*** Opening Given records ***

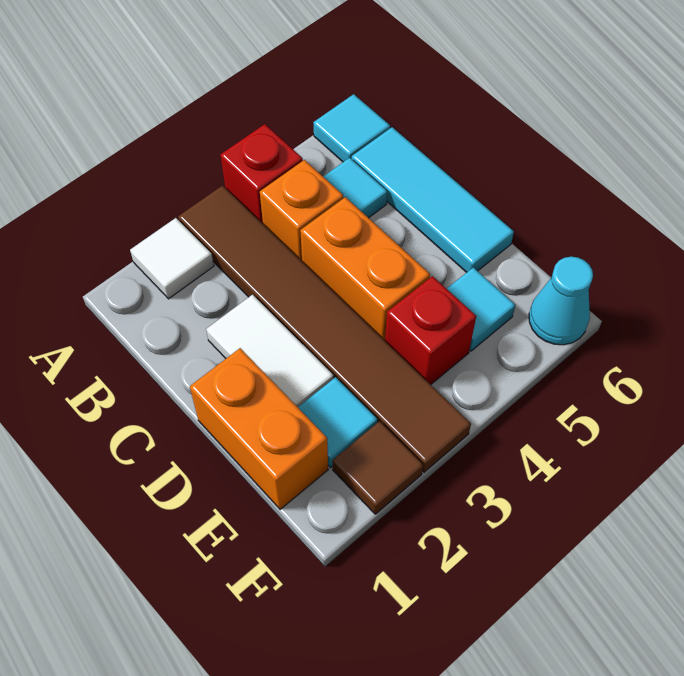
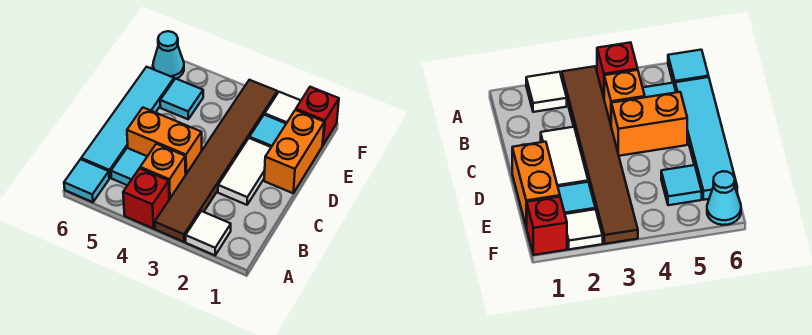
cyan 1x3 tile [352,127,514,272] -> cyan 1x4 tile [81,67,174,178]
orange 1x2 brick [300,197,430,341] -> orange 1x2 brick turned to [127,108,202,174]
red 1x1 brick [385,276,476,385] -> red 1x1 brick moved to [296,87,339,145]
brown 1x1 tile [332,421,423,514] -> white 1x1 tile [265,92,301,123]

*** Closing Given records ***
*** Opening Given records ***

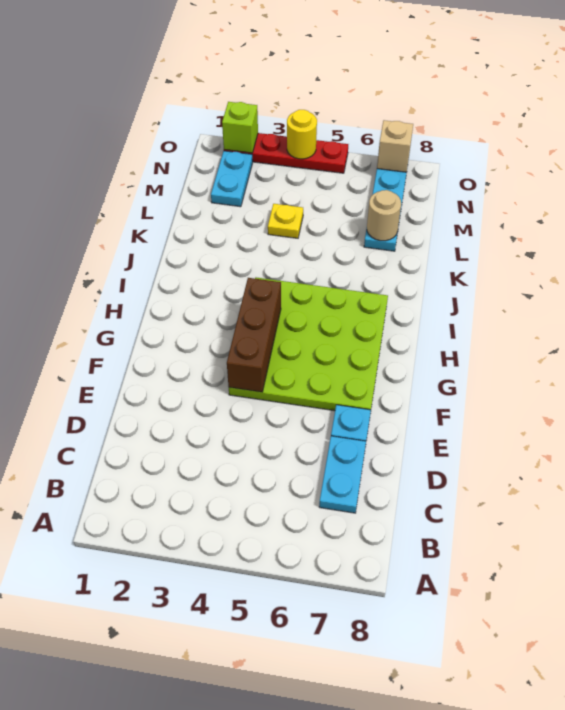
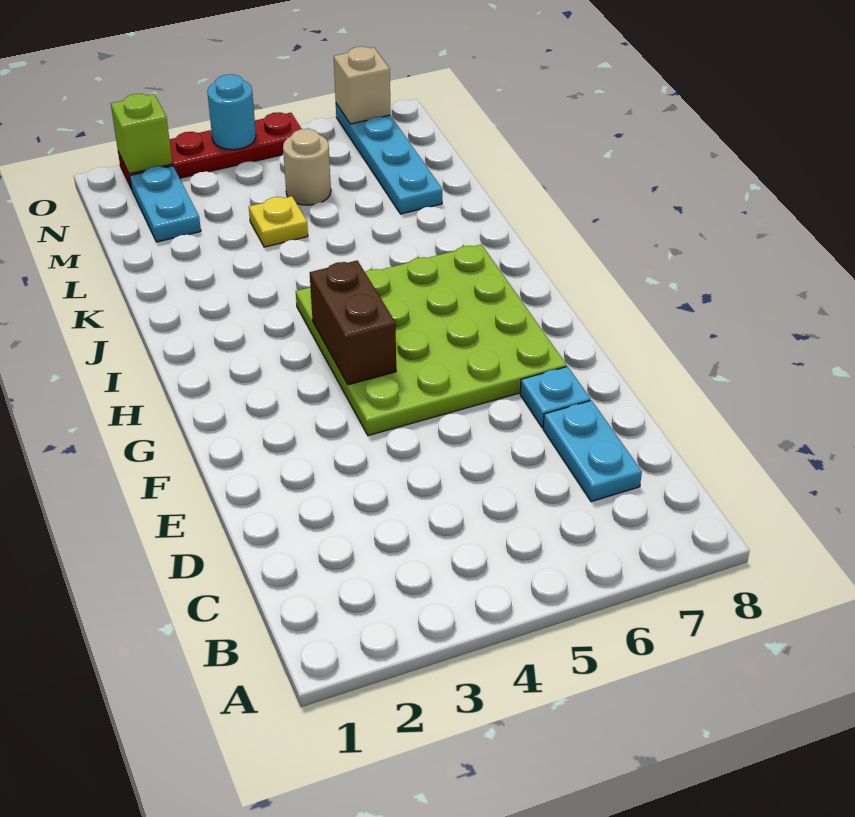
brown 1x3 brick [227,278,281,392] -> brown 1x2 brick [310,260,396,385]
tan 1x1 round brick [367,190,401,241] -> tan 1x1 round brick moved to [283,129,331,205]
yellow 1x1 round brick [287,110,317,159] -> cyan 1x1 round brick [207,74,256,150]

*** Closing Given records ***

Instruction: All that belongs in your answer is the stretch of entries above from the line with "orange 1x2 brick [300,197,430,341]" through the line with "brown 1x1 tile", printed exactly.

Response to the task:
orange 1x2 brick [300,197,430,341] -> orange 1x2 brick turned to [127,108,202,174]
red 1x1 brick [385,276,476,385] -> red 1x1 brick moved to [296,87,339,145]
brown 1x1 tile [332,421,423,514] -> white 1x1 tile [265,92,301,123]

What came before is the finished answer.